Assigned task —
Produce as output only the lines below starting at the line with "recoloured | black" and continuing through the line with "yellow banana |", each one exactly as written.
═══
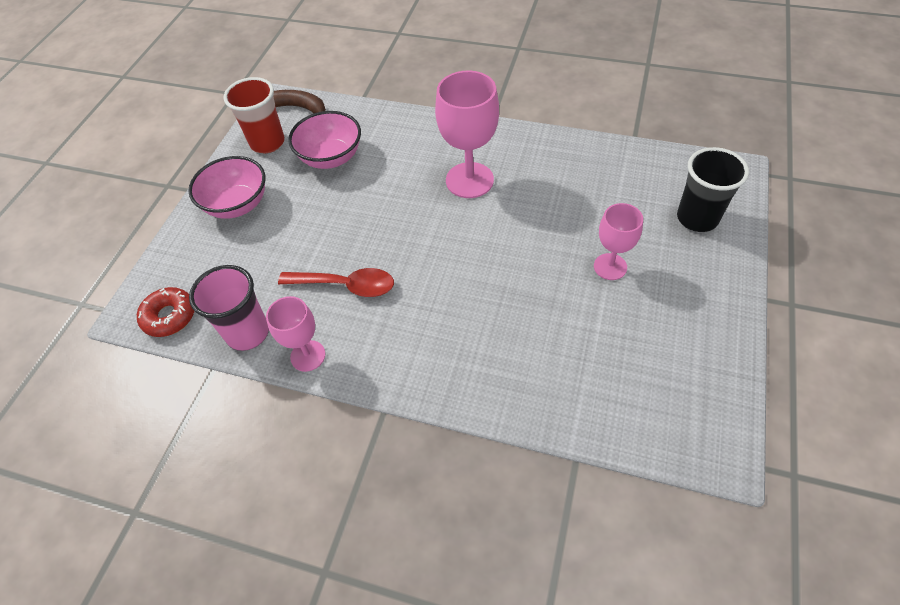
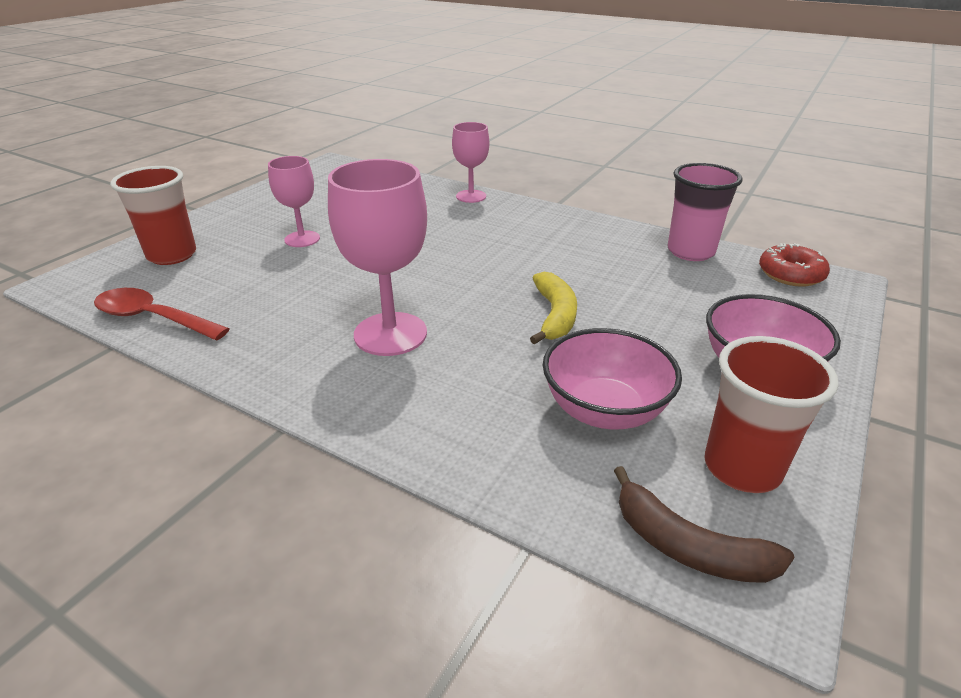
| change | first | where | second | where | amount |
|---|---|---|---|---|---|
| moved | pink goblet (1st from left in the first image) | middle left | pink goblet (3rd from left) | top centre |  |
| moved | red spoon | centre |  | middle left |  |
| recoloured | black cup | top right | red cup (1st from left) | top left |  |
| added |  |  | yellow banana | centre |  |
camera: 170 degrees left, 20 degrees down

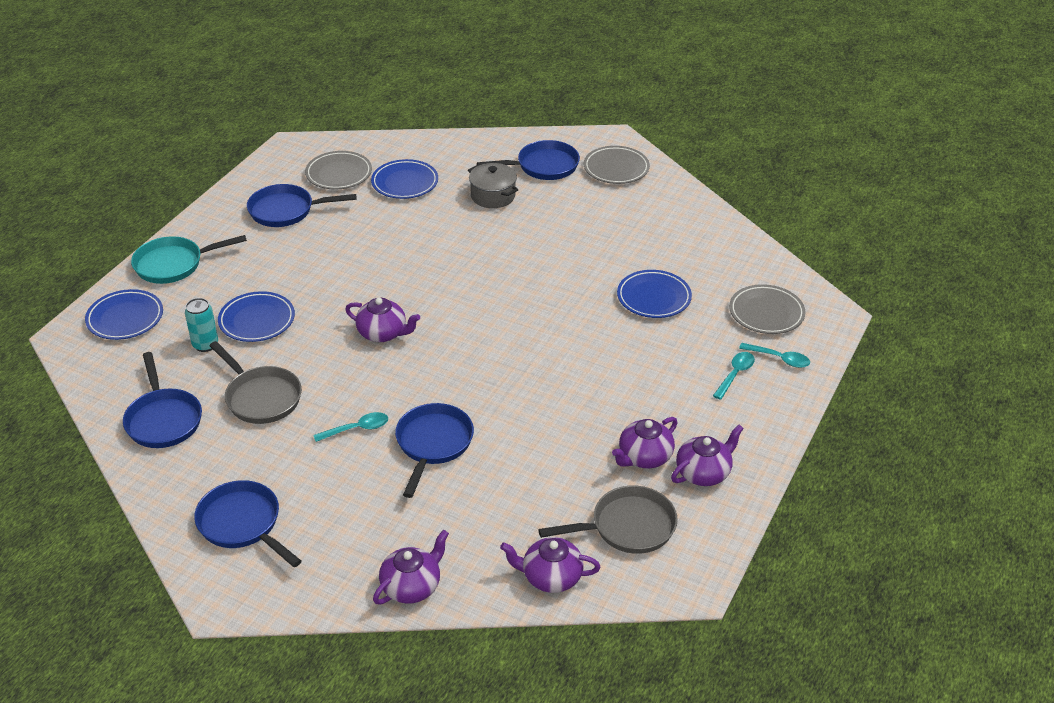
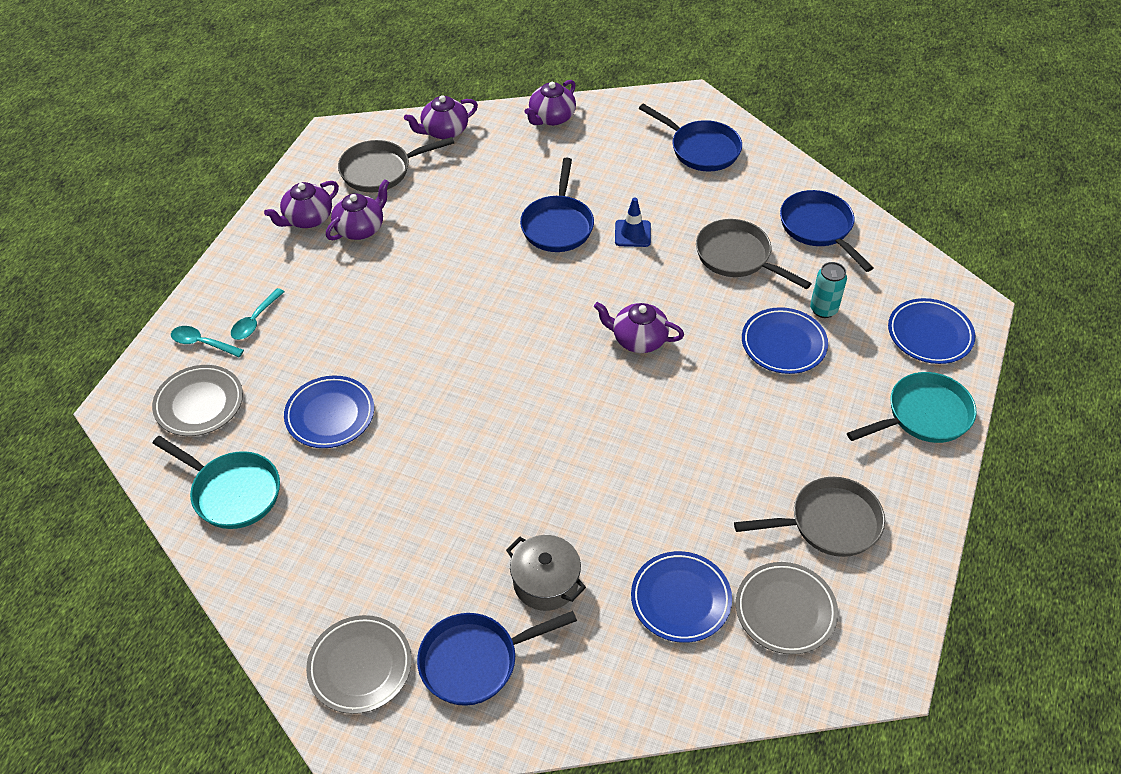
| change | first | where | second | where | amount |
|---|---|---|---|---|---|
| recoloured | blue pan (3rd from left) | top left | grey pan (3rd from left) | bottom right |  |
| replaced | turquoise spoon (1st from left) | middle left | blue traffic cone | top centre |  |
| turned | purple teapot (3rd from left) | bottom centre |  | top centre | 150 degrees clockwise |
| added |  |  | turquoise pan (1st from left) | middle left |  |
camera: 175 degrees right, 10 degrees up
═══
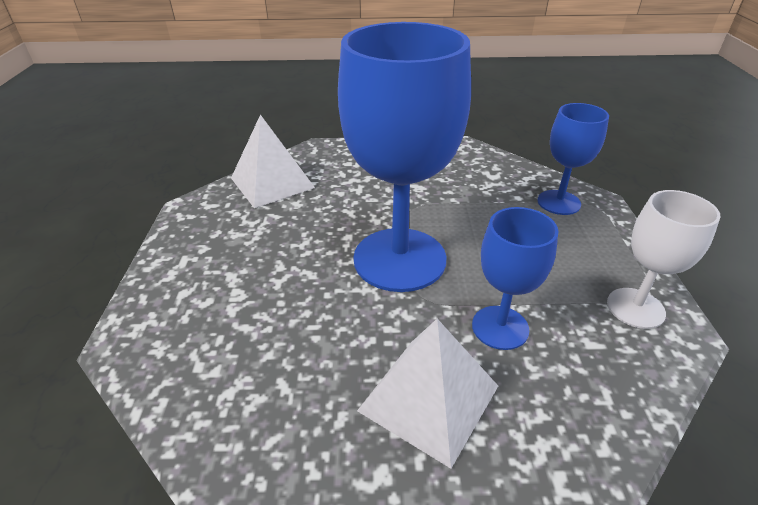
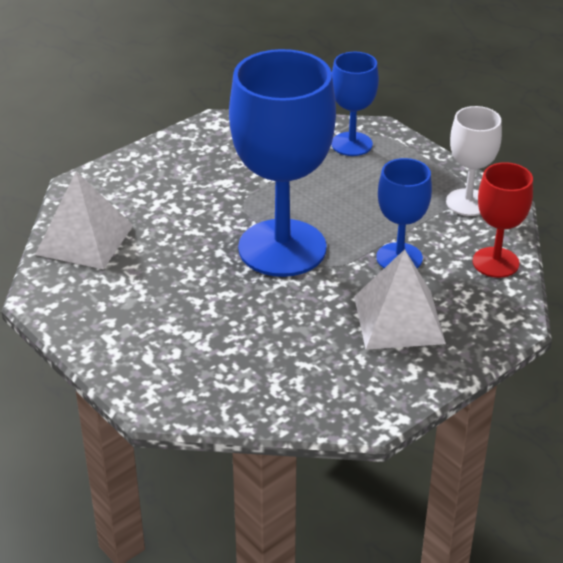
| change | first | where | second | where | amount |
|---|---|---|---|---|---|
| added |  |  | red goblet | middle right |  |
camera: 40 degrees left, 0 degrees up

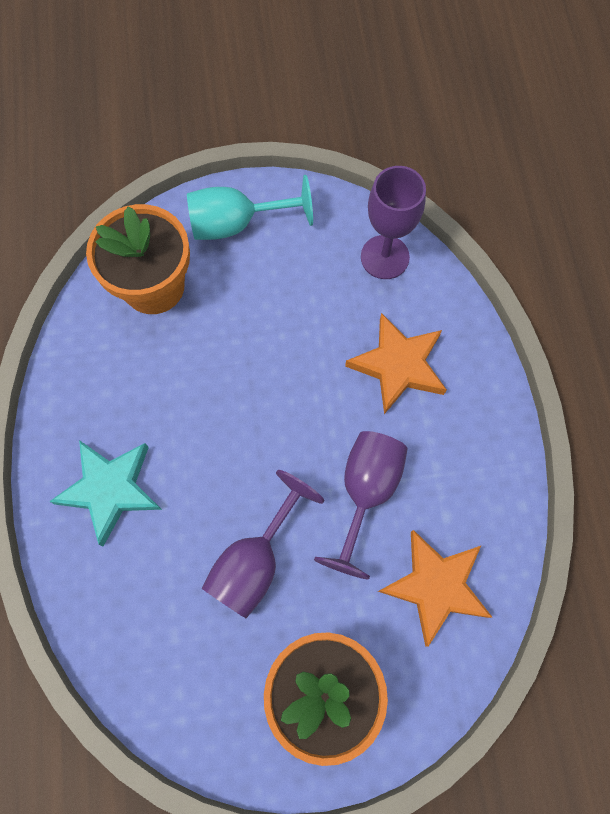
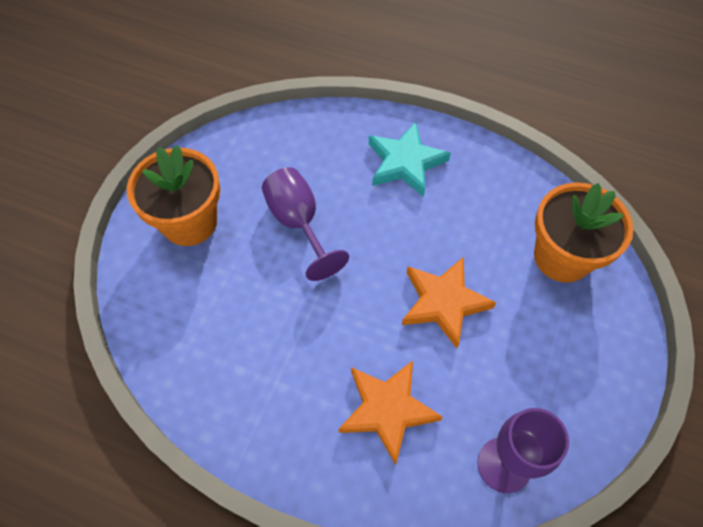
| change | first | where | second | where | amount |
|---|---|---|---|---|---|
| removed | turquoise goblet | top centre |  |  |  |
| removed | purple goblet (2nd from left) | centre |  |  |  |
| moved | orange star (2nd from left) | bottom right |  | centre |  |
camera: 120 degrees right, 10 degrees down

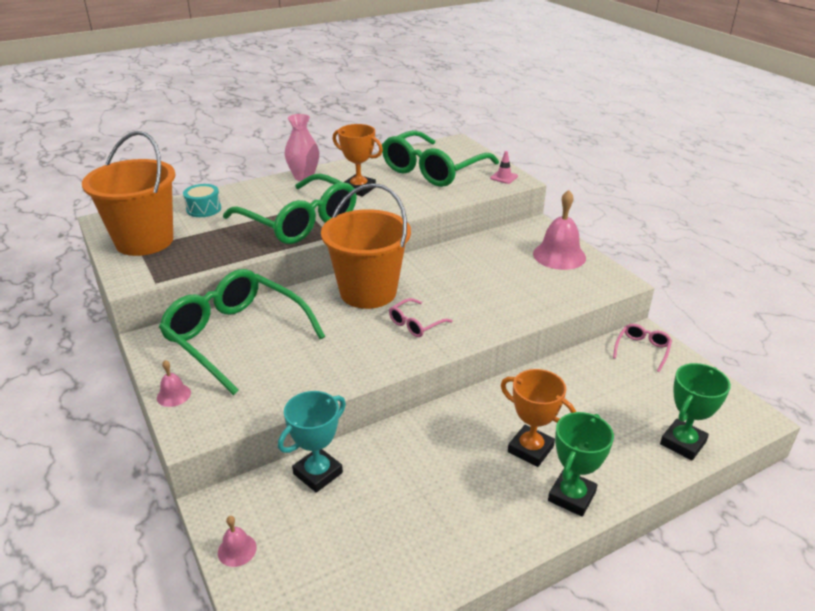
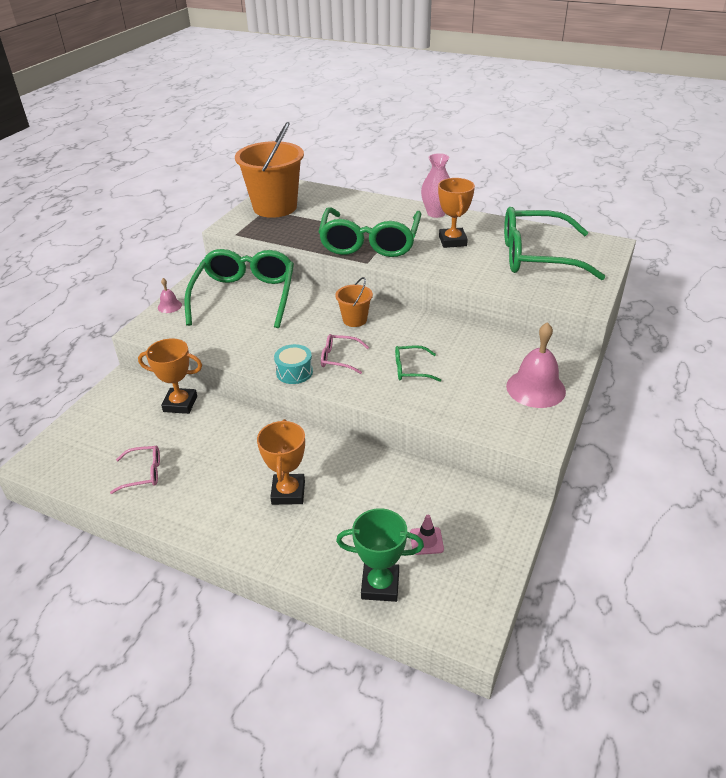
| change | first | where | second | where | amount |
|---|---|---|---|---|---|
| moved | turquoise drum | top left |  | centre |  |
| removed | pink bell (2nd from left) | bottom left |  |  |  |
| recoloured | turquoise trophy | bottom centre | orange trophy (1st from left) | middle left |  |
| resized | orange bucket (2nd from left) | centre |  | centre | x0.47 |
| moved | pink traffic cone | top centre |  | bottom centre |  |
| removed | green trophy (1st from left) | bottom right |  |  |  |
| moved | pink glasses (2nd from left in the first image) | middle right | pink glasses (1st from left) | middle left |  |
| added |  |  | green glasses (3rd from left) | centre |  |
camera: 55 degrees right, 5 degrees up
═══
Answer for the task —
| recoloured | black cup | top right | red cup (1st from left) | top left |  |
| added |  |  | yellow banana | centre |  |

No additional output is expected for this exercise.